== Excerpted records ==

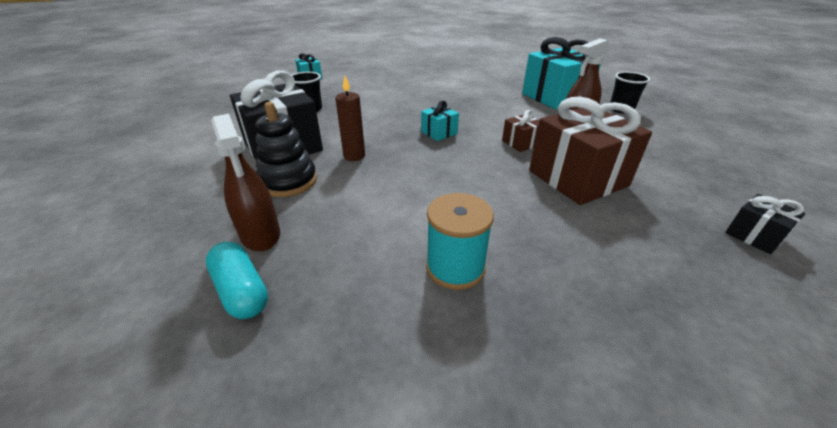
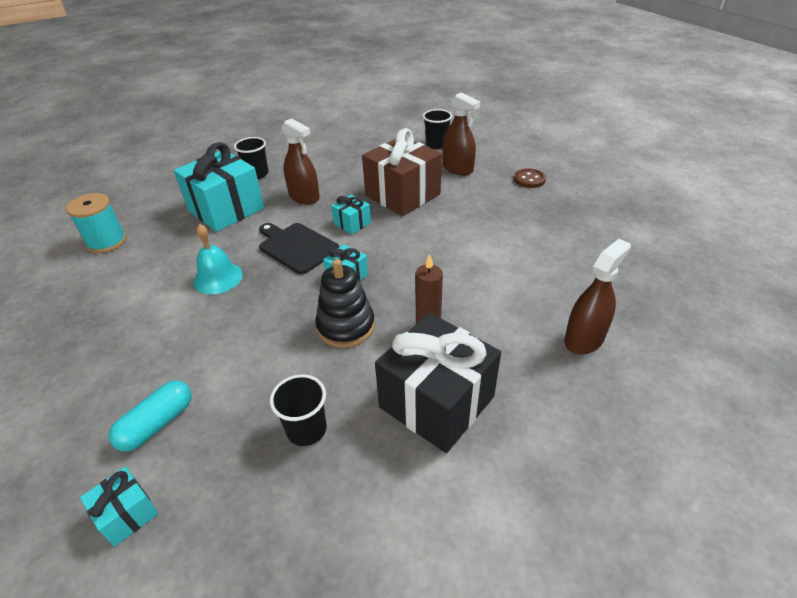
camera: 105 degrees left, 5 degrees up
(241, 291) = (636, 320): turquoise capsule -> turquoise capsule (157, 424)
(288, 181) = (503, 358): black stacking toy -> black stacking toy (346, 326)
(455, 267) = (539, 235): turquoise spool -> turquoise spool (107, 242)
(463, 93) = (218, 278): none -> turquoise bell
(491, 118) = (296, 247): none -> black cutting board
(521, 143) = (352, 223): brown gift -> turquoise gift
(636, 318) = (529, 179): none -> brown button
(663, 238) = (457, 168): none -> brown spray bottle
(754, 235) = (436, 144): black gift -> black cup

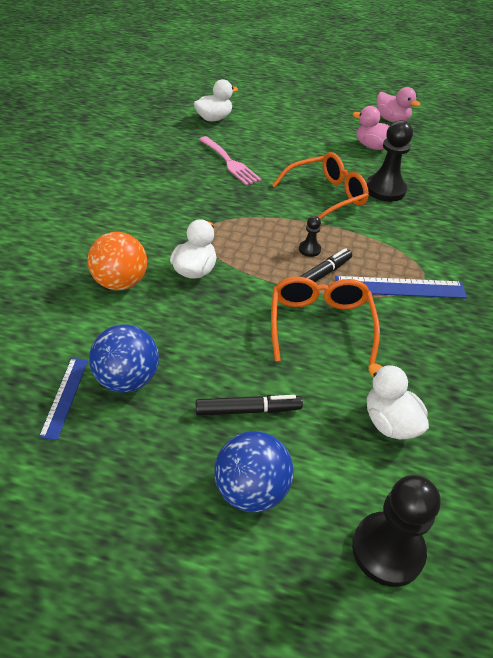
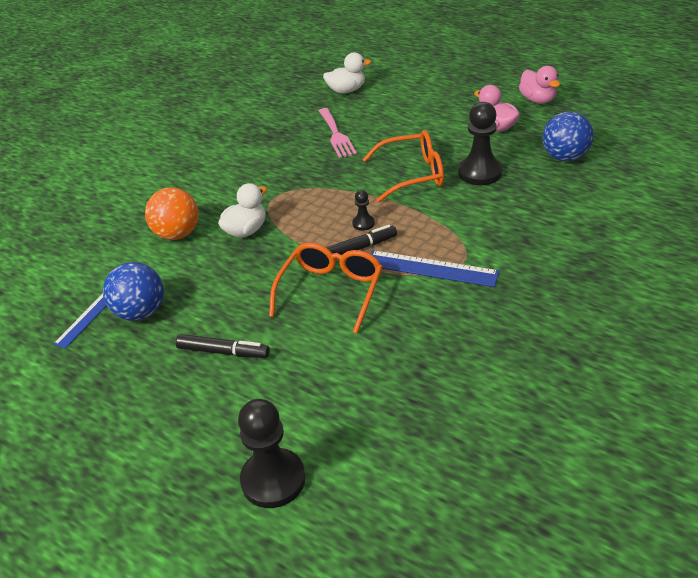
camera: 25 degrees right, 5 degrees down
(251, 490) = (190, 412): blue ball -> blue ball (565, 157)
(390, 422) = (341, 383): white duck -> none

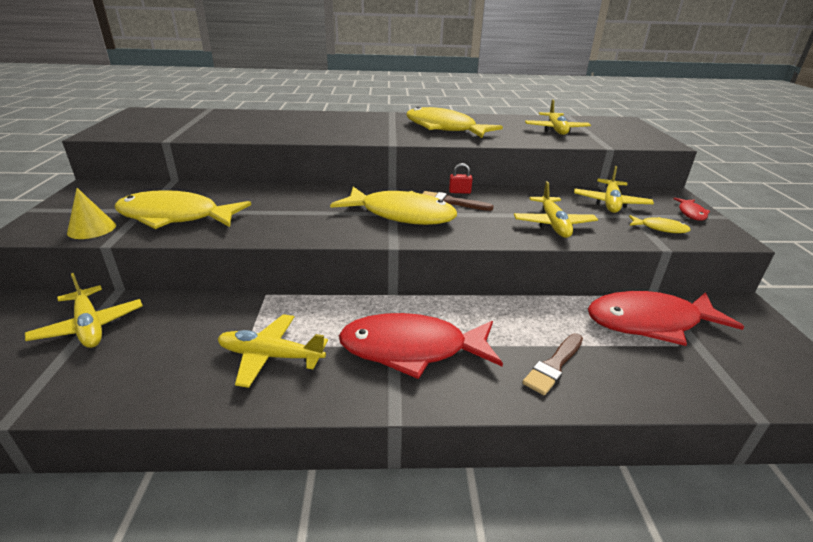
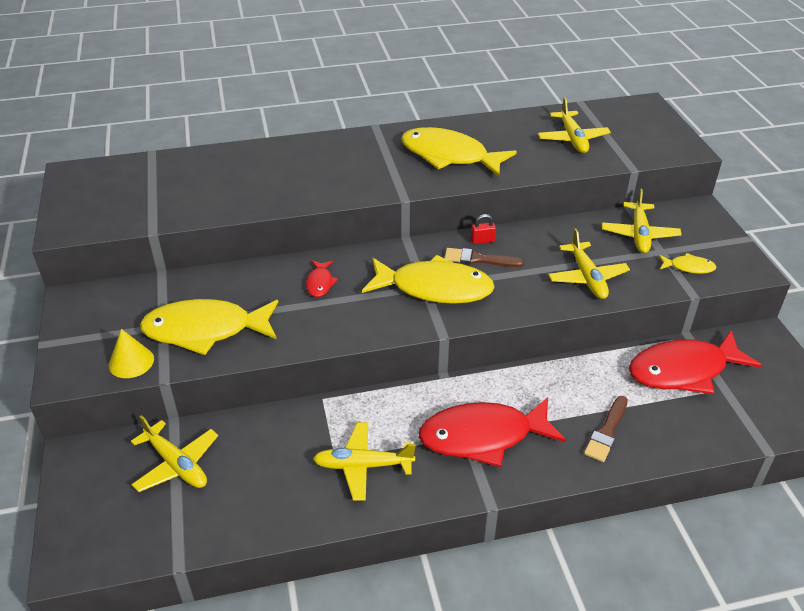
camera: 10 degrees left, 10 degrees up
(691, 213) = (718, 238): red fish -> red fish (320, 283)

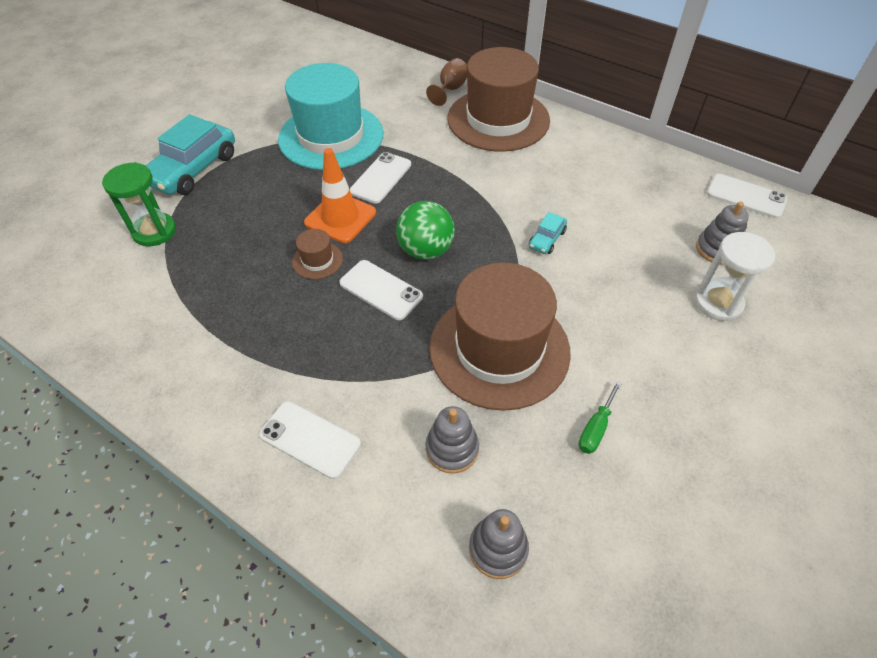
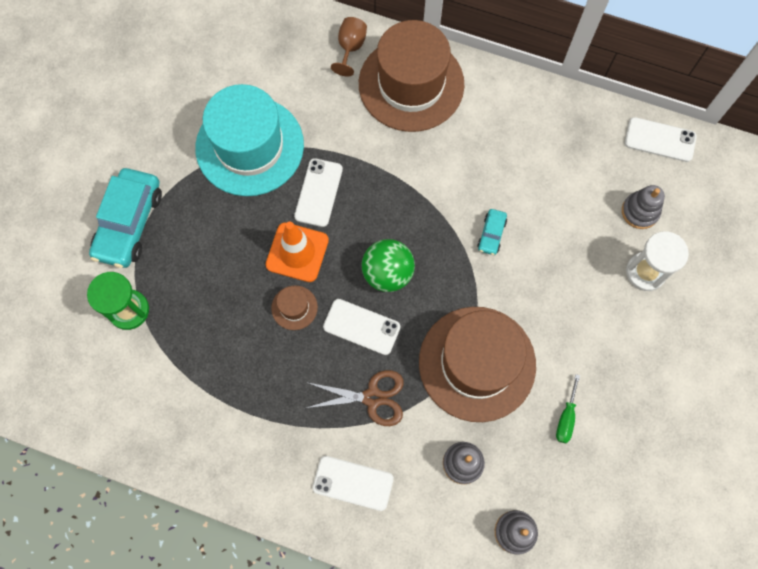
camera: 15 degrees left, 20 degrees up
(367, 357) = (372, 397): none -> brown scissors

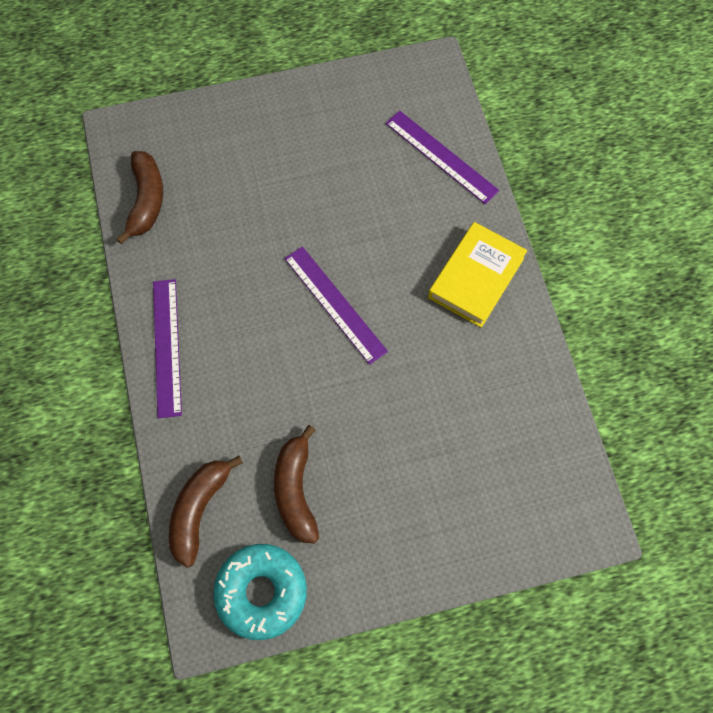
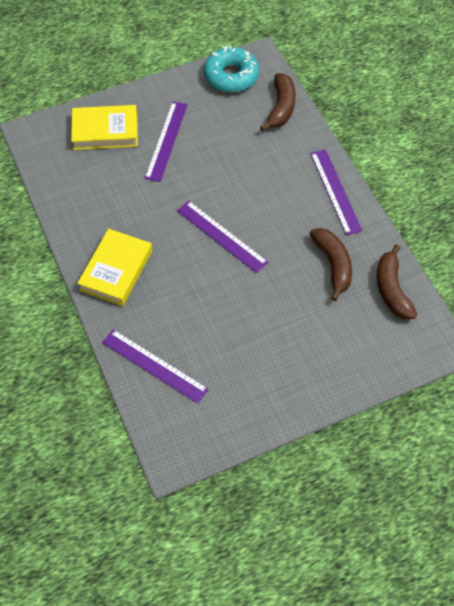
camera: 170 degrees right, 10 degrees down
(296, 490) = (223, 125): brown banana -> brown banana (333, 265)
(386, 475) = (166, 141): none -> purple ruler
(476, 509) = (105, 131): none -> yellow book

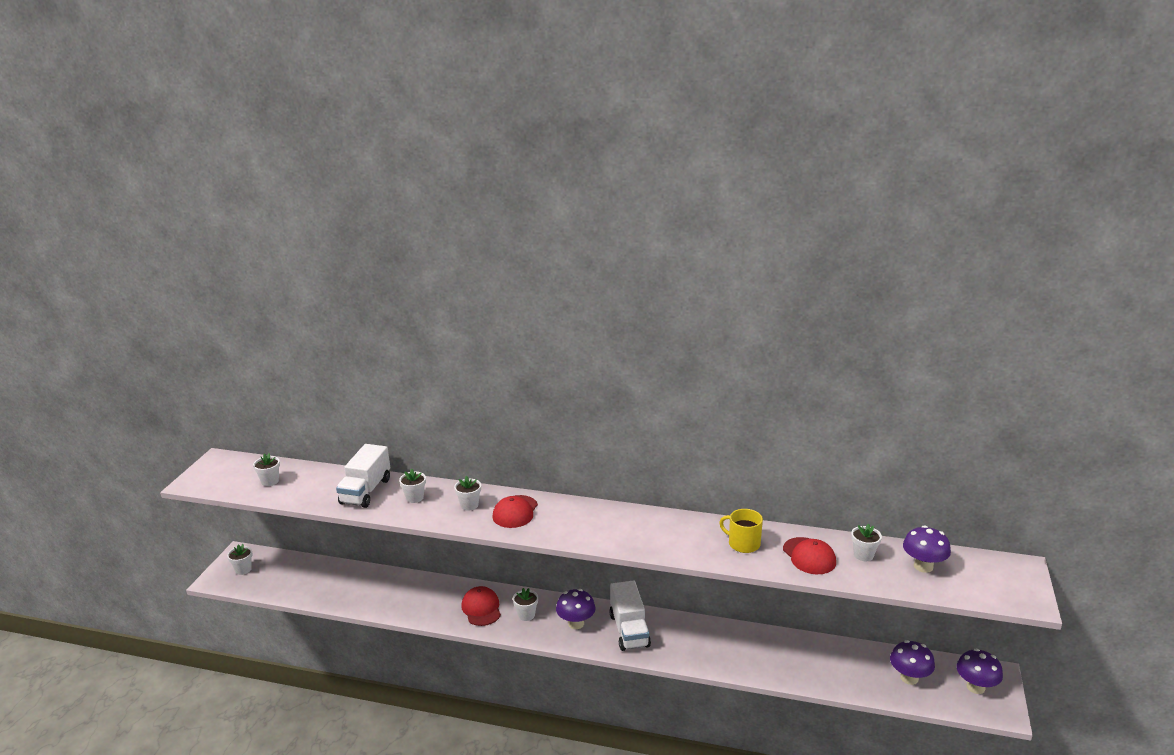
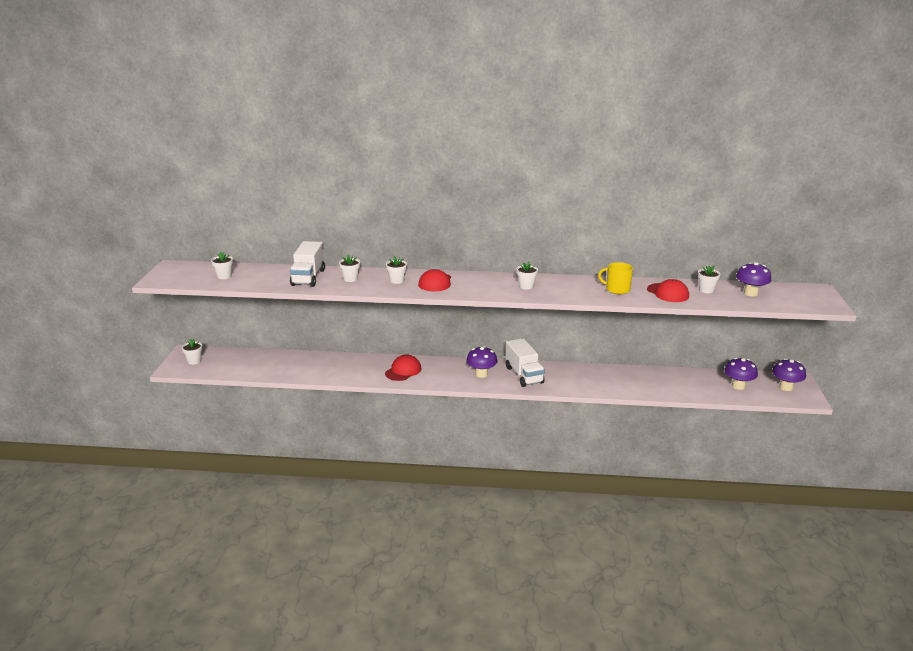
camera: 10 degrees left, 0 degrees up
(481, 608) = (403, 371): red cap -> red cap turned 60 degrees clockwise
(526, 615) = (440, 372): white flower pot -> white flower pot (526, 286)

===

- [Problem statement] Print, exactly, each line above from the one with "camera: 10 degrees left, 10 degrees up" to the one with "(296, 490) = (223, 125): brown", end lines included. Leave pictures out of it.

- [Answer to this problem]
camera: 10 degrees left, 10 degrees up
(691, 213) = (718, 238): red fish -> red fish (320, 283)

camera: 15 degrees left, 20 degrees up
(367, 357) = (372, 397): none -> brown scissors

camera: 170 degrees right, 10 degrees down
(296, 490) = (223, 125): brown banana -> brown banana (333, 265)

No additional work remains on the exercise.